Problem to work on = Say how many of the lines below hold "camera", writing the number and nothing more.

Exercise data =
- - - -

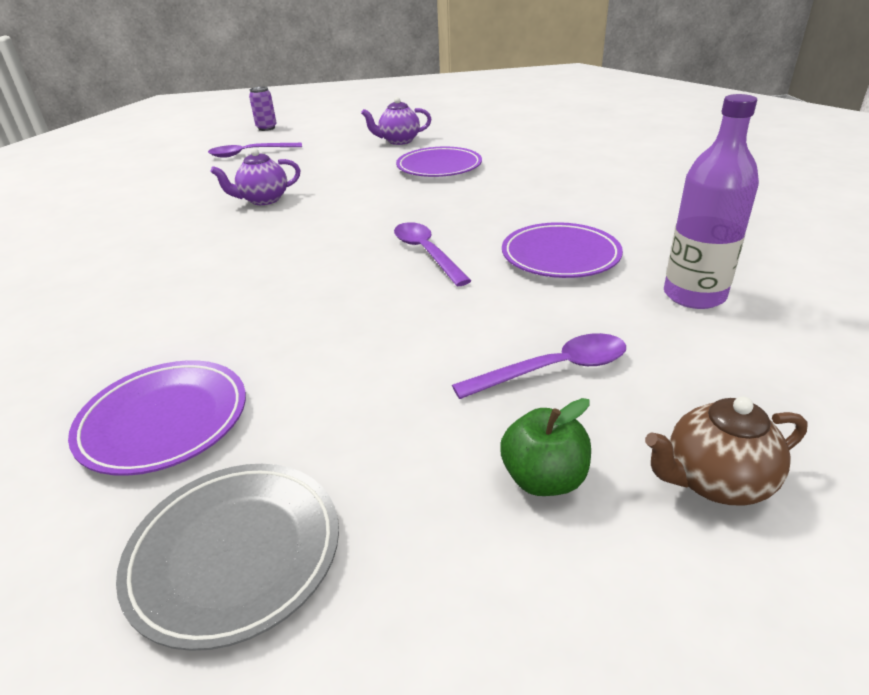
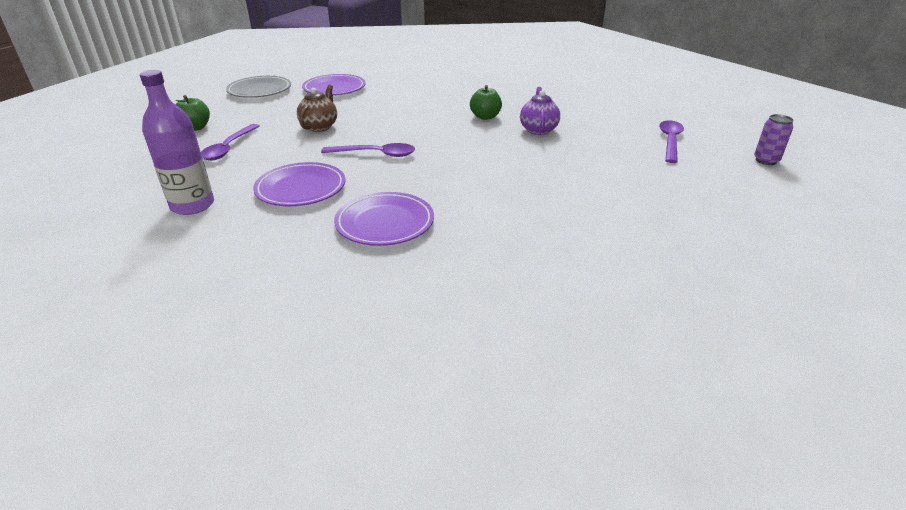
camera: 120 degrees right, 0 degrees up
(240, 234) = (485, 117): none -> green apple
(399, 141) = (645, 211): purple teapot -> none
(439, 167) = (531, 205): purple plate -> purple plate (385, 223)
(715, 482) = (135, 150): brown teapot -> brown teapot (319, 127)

- - - -

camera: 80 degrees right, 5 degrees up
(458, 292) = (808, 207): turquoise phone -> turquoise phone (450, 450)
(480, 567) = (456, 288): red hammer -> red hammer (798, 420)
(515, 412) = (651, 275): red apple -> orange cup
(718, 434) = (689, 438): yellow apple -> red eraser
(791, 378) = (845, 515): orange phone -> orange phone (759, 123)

- - - -

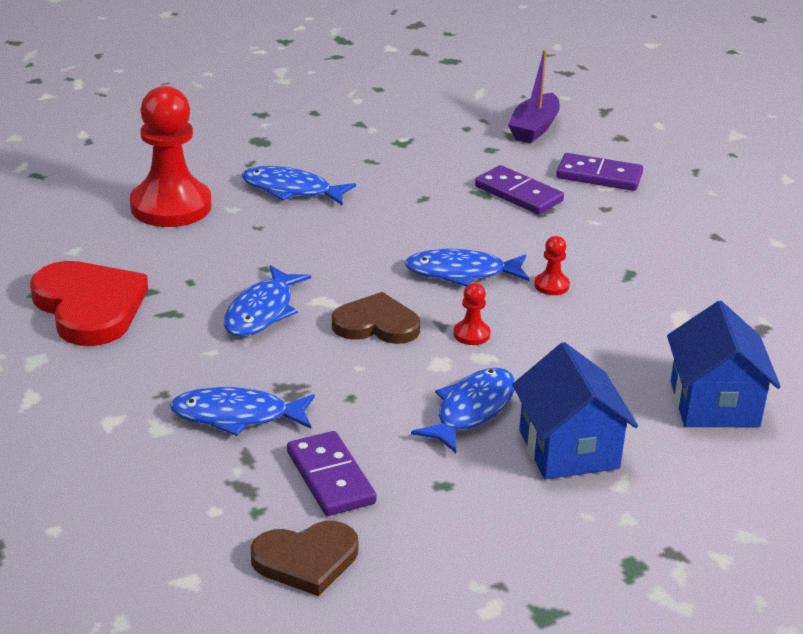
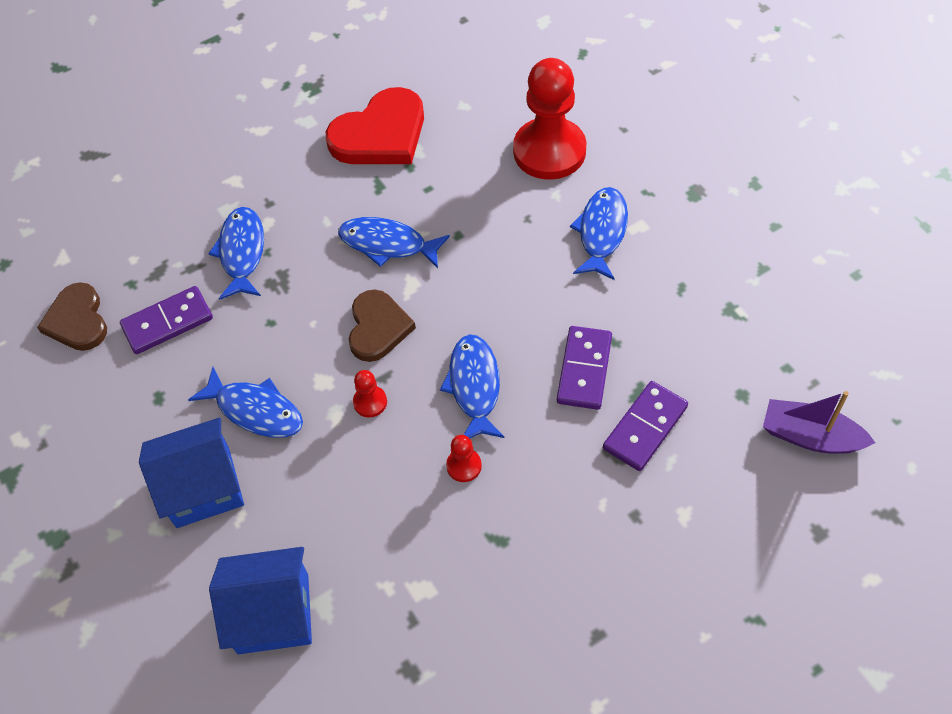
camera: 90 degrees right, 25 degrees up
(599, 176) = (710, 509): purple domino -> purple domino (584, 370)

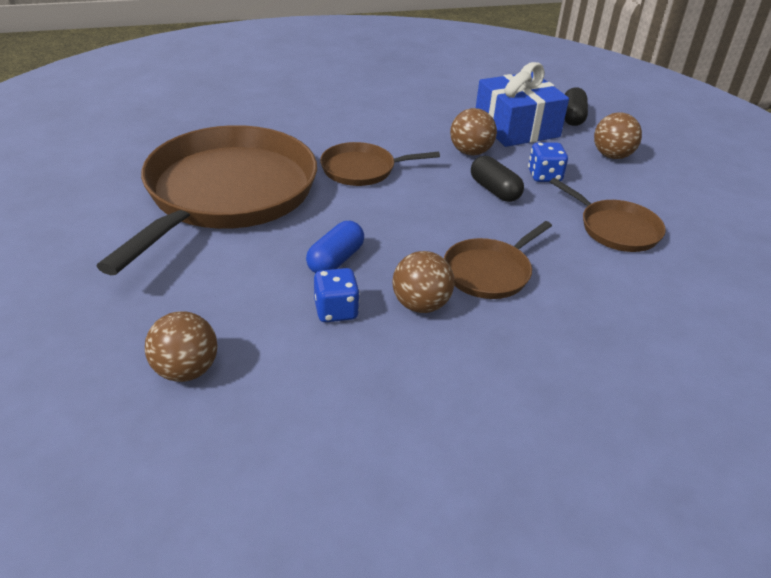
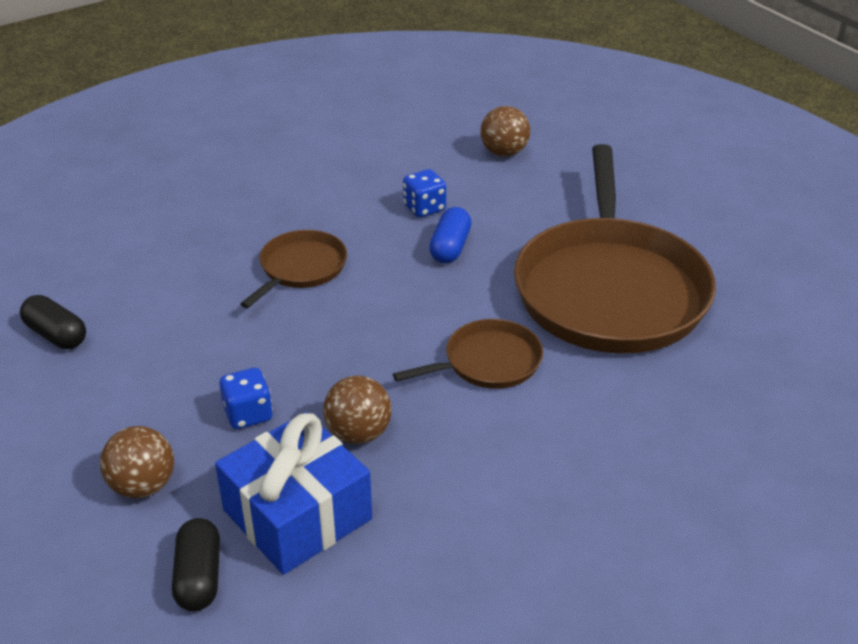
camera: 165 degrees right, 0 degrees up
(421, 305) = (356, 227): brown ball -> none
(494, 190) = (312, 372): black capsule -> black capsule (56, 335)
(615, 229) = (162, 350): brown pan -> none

- - - -

Task solution = 4